■ INFORMATION PROVIDED
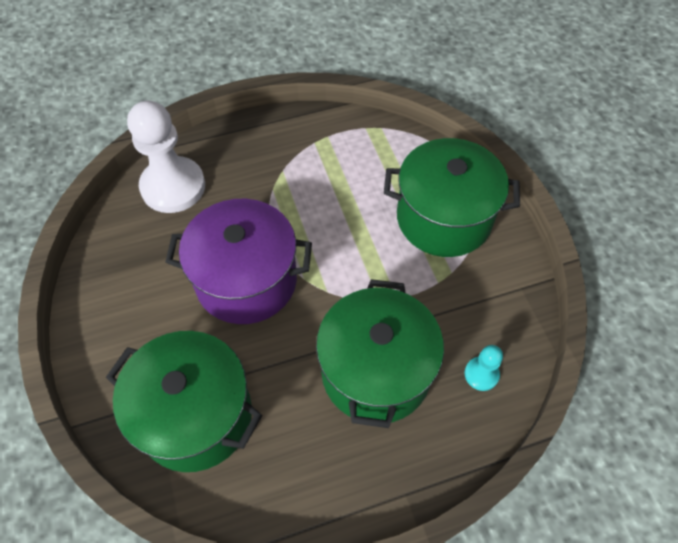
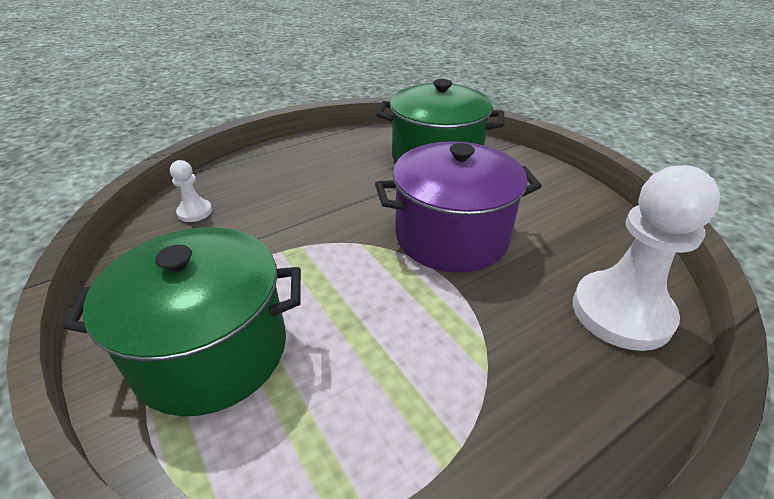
camera: 165 degrees right, 20 degrees down
(376, 371) = (297, 199): green pot -> none
(481, 374) = (195, 212): turquoise pawn -> white pawn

■ ABOUT THIS TASK
Word for word, retype the material above without its pictures.

■ RESULT
camera: 165 degrees right, 20 degrees down
(376, 371) = (297, 199): green pot -> none
(481, 374) = (195, 212): turquoise pawn -> white pawn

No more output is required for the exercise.